To do:
Starting at the line with "SW4: switch (5V, N24) -> button (5V, N24)" and going on through the line with "U16: OR (in", reproduce each line in the records below exactly and nothing more.

#### Listed records

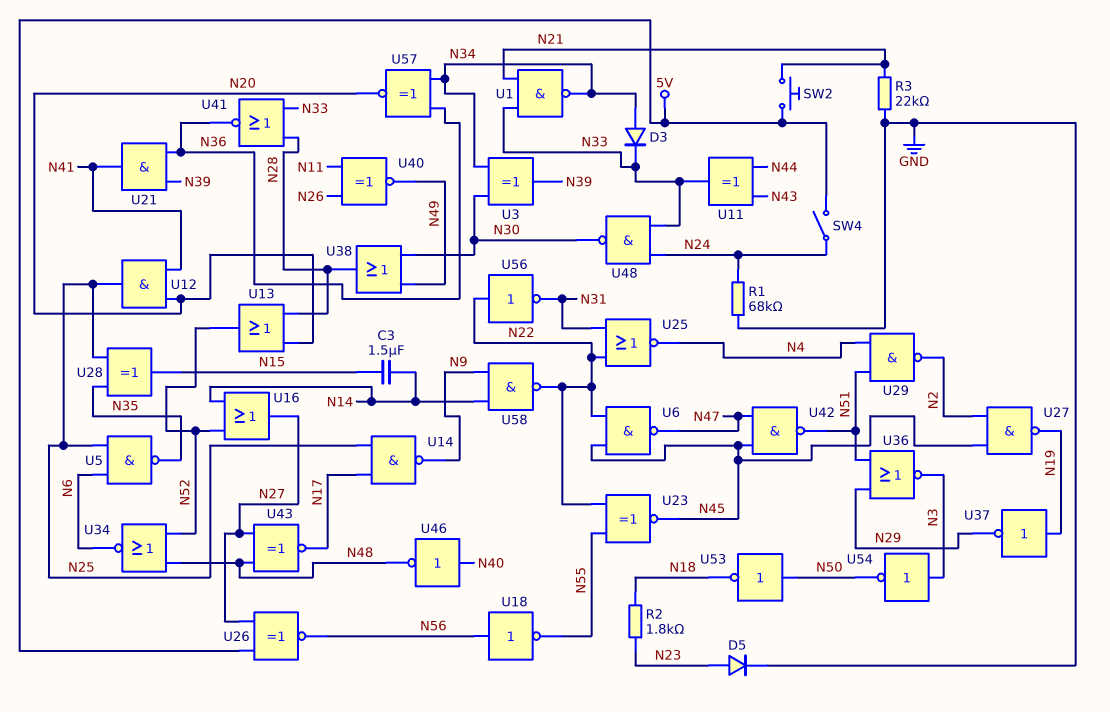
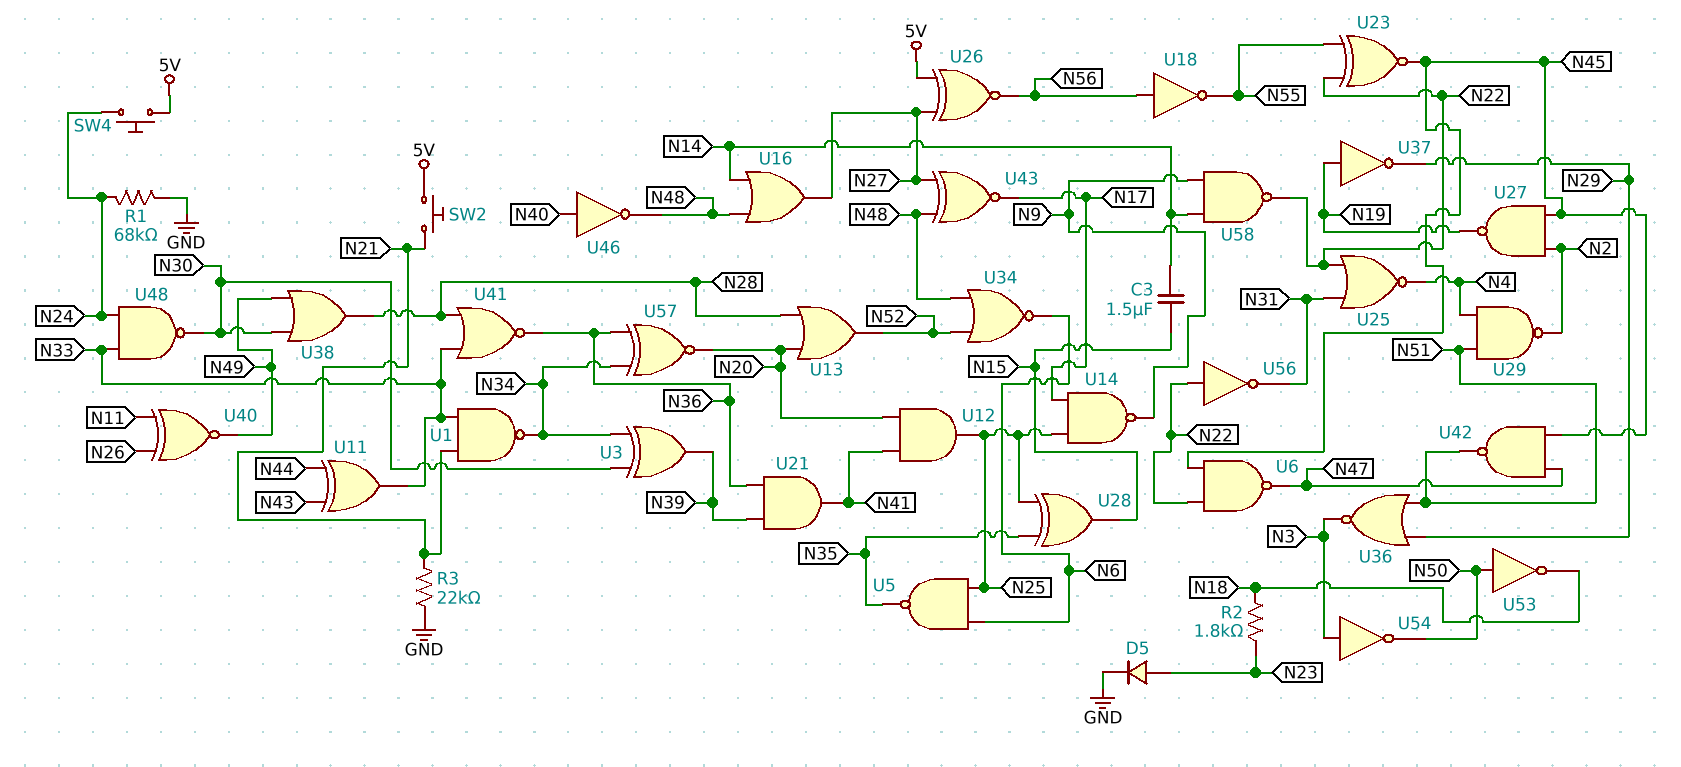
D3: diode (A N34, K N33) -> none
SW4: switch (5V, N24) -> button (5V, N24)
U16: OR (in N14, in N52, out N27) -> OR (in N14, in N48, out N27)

########
#### Listed records

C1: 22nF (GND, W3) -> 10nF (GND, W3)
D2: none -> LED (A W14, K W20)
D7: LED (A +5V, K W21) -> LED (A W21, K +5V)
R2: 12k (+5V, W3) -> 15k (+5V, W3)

########

Exercise output:
SW4: switch (5V, N24) -> button (5V, N24)
U16: OR (in N14, in N52, out N27) -> OR (in N14, in N48, out N27)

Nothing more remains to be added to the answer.